Find "green flashlight [383,292,451,378] -> none" below and begin at its line; stop after the line with "white hourglass [51,547,127,630] -> none". Output those lines exactly, without pictures.

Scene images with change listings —

--

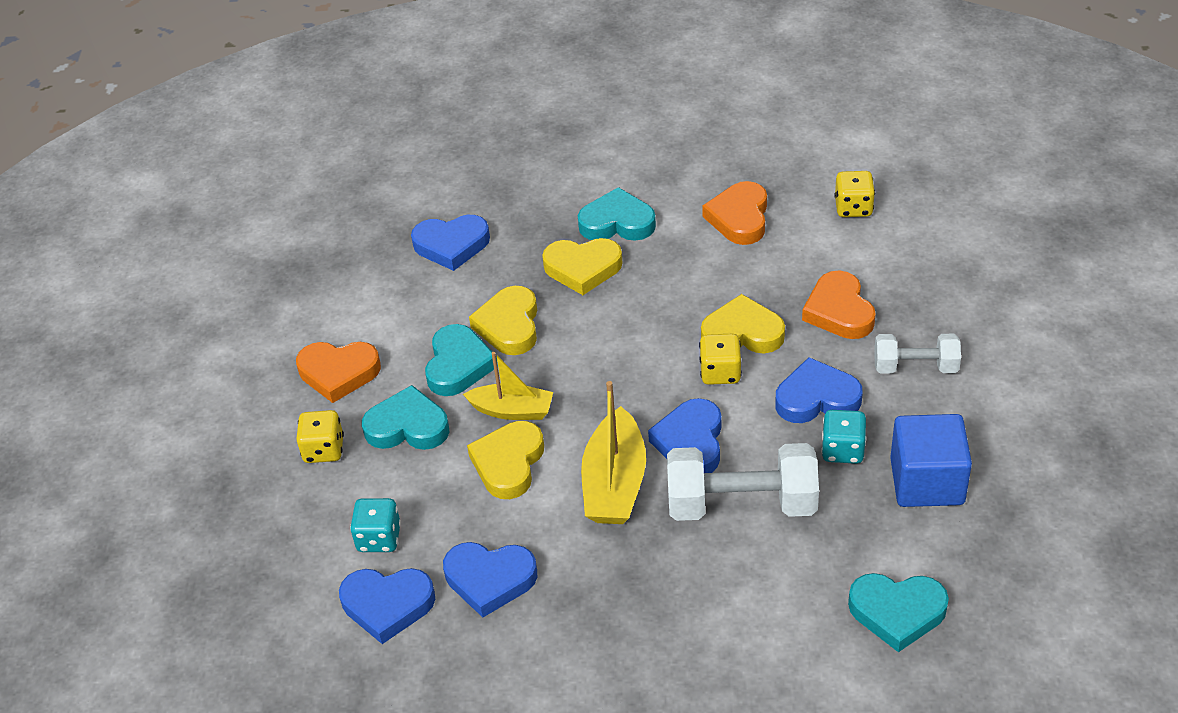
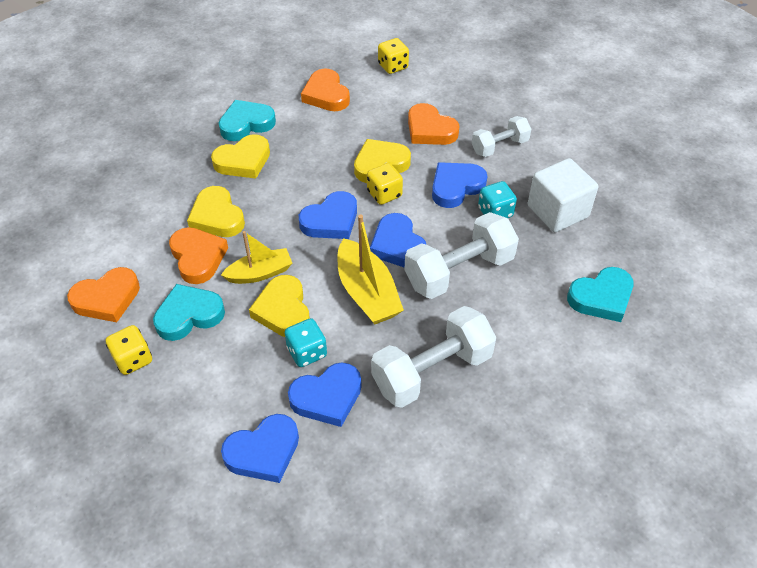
camera: 35 degrees left, 5 degrees up
turquoise dice [350,498,401,552] -> turquoise dice moved to [284,318,327,367]
blue heart [411,215,490,271] -> blue heart moved to [299,191,357,239]
turquoise heart [425,324,498,396] -> orange heart [169,227,228,284]
blue cube [890,414,972,507] -> white cube [528,158,598,232]
none -> white dumbbell [371,306,496,408]

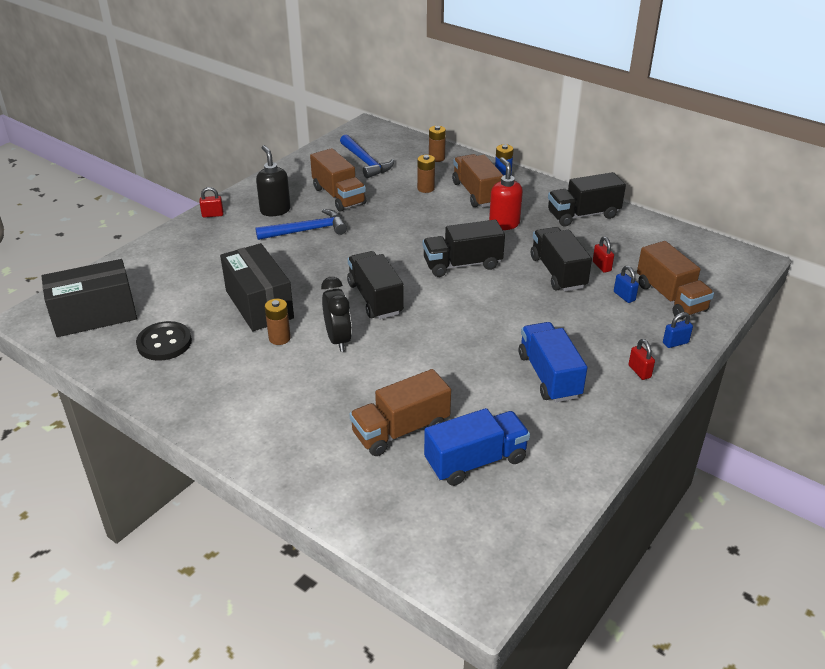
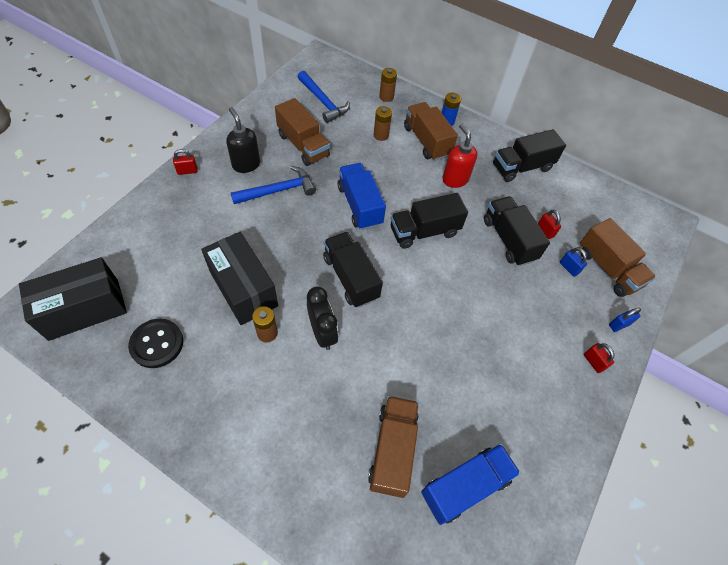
camera: 10 degrees left, 20 degrees up
brown truck [350,369,451,456] -> brown truck turned 135 degrees clockwise [368,396,419,498]
blue truck [519,322,587,403] -> blue truck moved to [337,163,386,230]

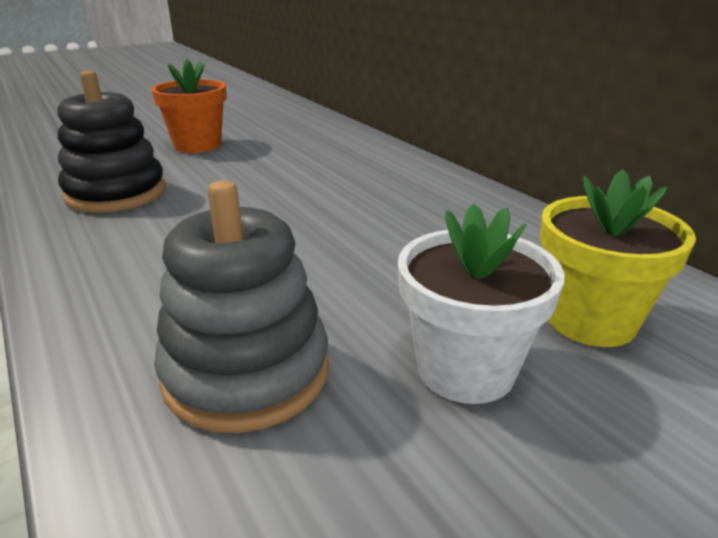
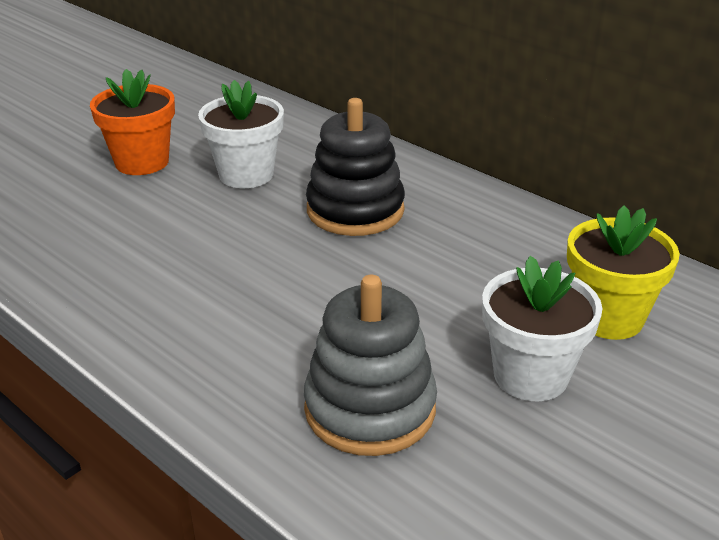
camera: 15 degrees left, 5 degrees up
black stacking toy [57,71,166,213] -> black stacking toy moved to [306,98,405,236]
none -> white flower pot [198,80,284,188]

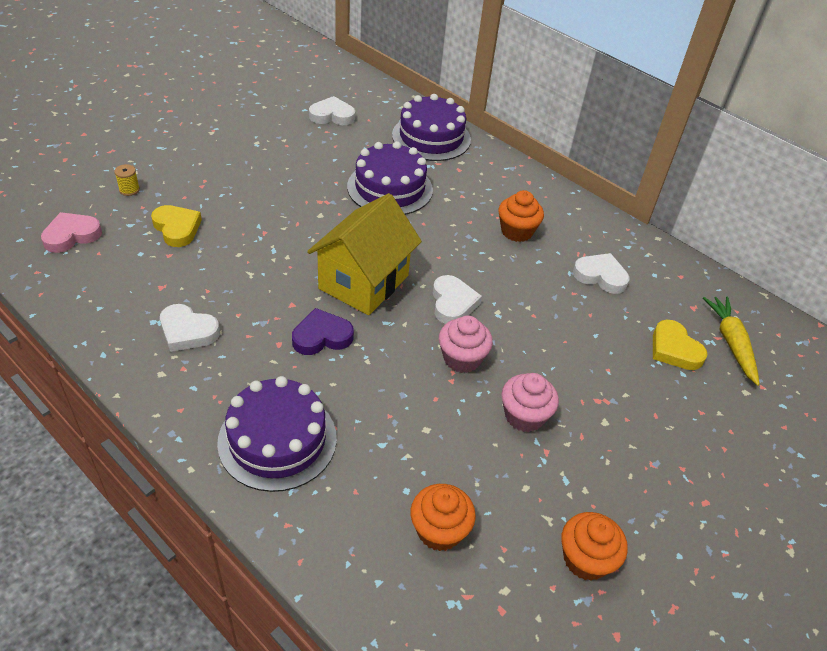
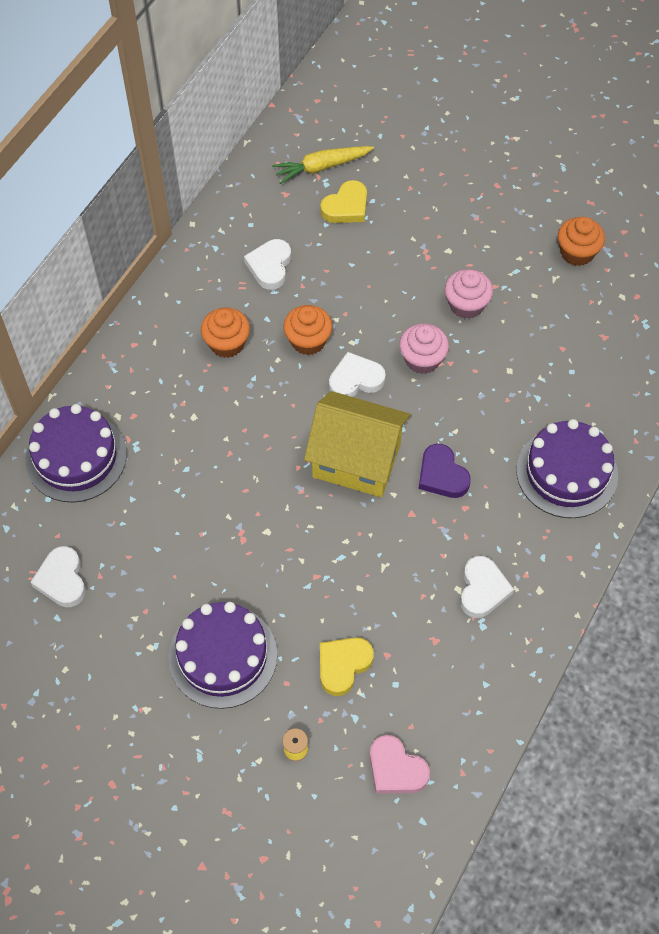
camera: 100 degrees left, 15 degrees up
purple cake [347,141,433,215] -> purple cake moved to [169,602,277,709]
orange cupcake [410,484,476,551] -> orange cupcake moved to [283,305,332,355]

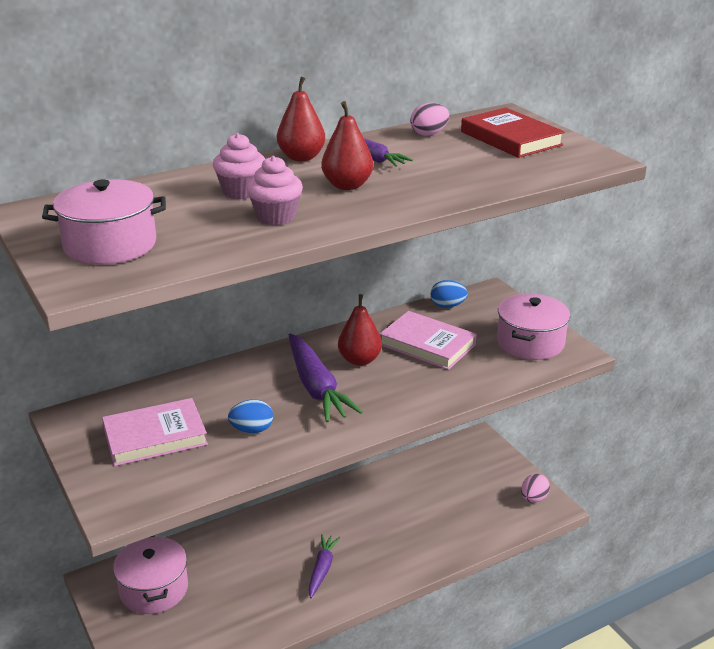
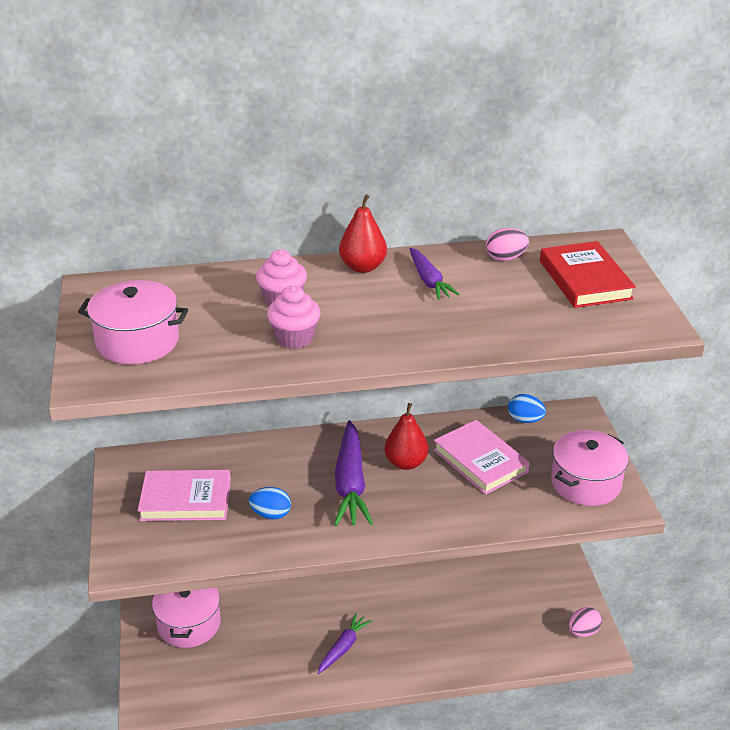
camera: 20 degrees right, 5 degrees up
red pear [321,101,373,190] -> none

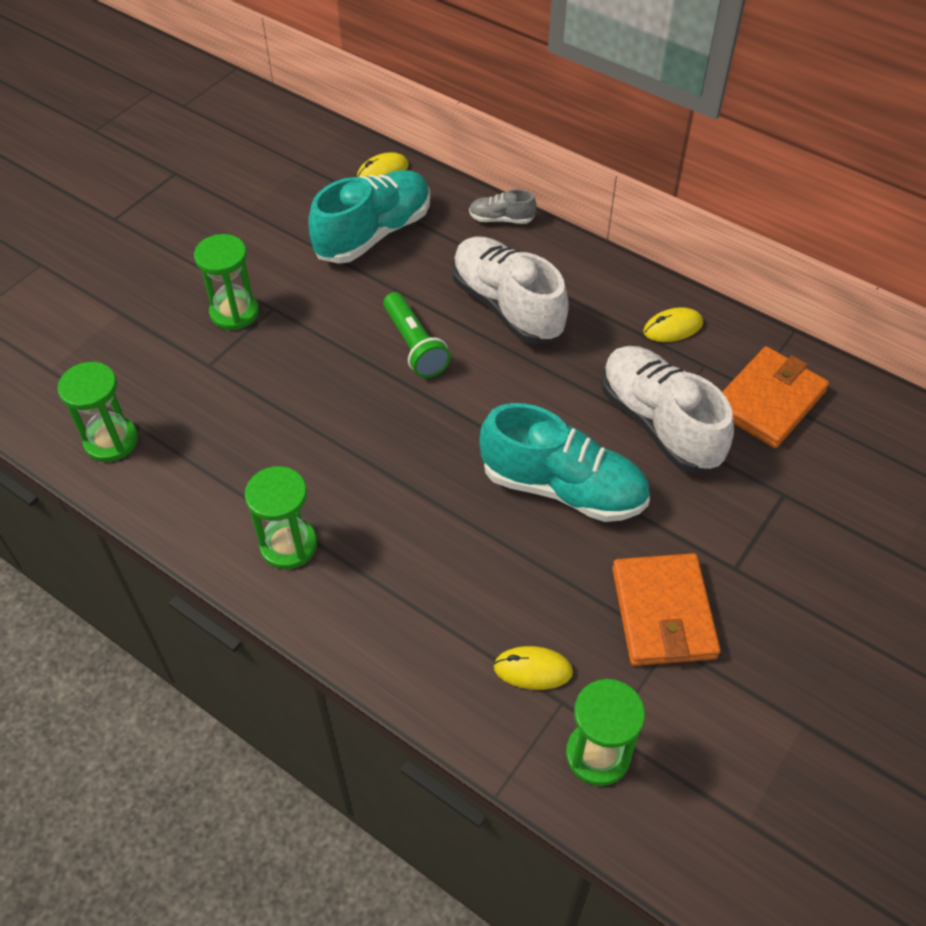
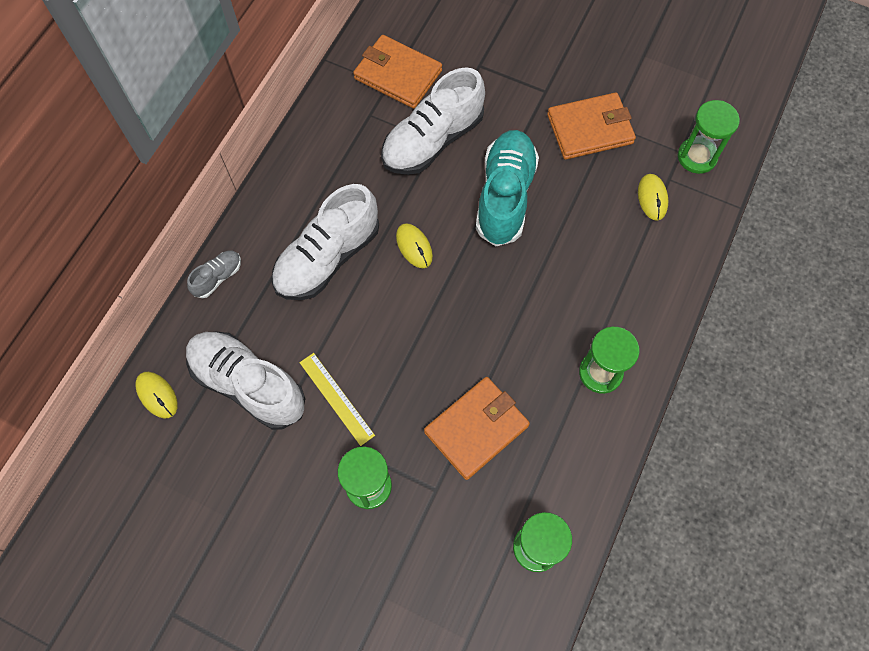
camera: 100 degrees left, 15 degrees up
turquoise shoe [308,170,430,264] -> white shoe [186,331,305,430]
green flashlight [383,292,451,378] -> none
grey shoe [469,189,537,224] -> grey shoe turned 135 degrees counterclockwise [187,250,241,298]
yellow mouse [643,307,703,342] -> yellow mouse moved to [396,223,433,268]
none -> yellow ruler [299,353,375,446]
none -> orange wallet [424,377,530,480]

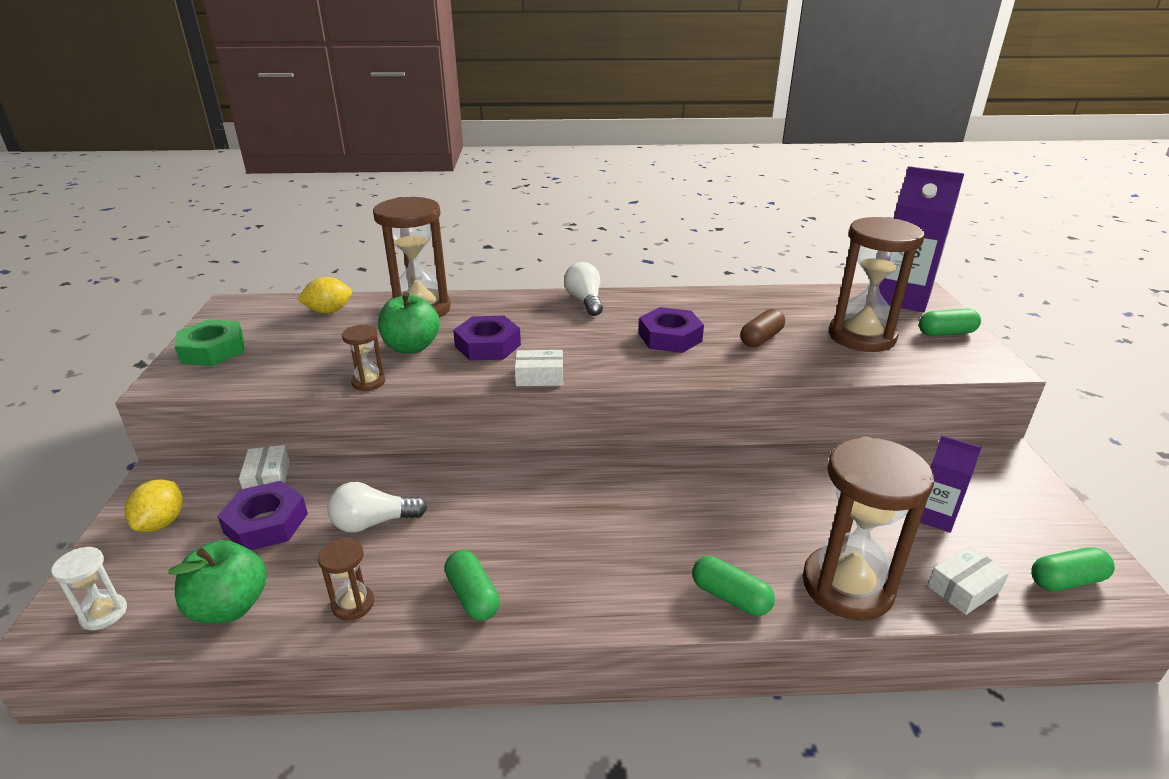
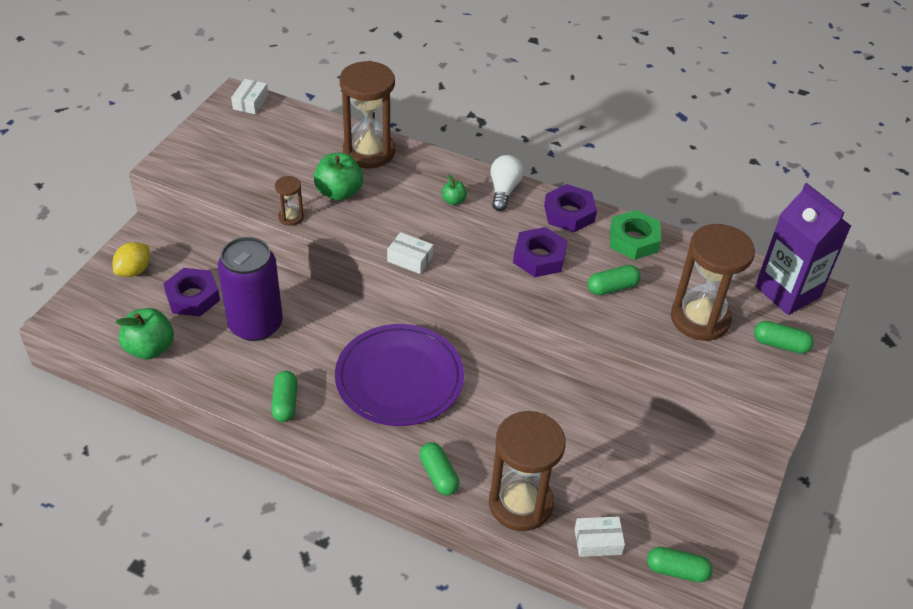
camera: 25 degrees right, 15 degrees up
white hourglass [51,547,127,630] -> none
green nut [175,319,244,366] -> green nut moved to [610,210,661,260]
white box [239,445,290,489] -> white box moved to [231,79,268,114]
yellow lemon [297,277,352,313] -> none
brown hourglass [318,538,374,620] -> none
white light bulb [327,482,427,532] -> purple can [218,237,283,341]
purple nut [453,316,521,361] -> purple nut moved to [544,184,597,232]
brown capsule [741,309,785,347] -> green capsule [588,265,640,295]
purple carton [920,435,982,533] -> none
none -> purple plate [335,324,464,426]
none -> green apple [442,174,467,205]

--

Your solution —
green flashlight [383,292,451,378] -> none
grey shoe [469,189,537,224] -> grey shoe turned 135 degrees counterclockwise [187,250,241,298]
yellow mouse [643,307,703,342] -> yellow mouse moved to [396,223,433,268]
none -> yellow ruler [299,353,375,446]
none -> orange wallet [424,377,530,480]

camera: 25 degrees right, 15 degrees up
white hourglass [51,547,127,630] -> none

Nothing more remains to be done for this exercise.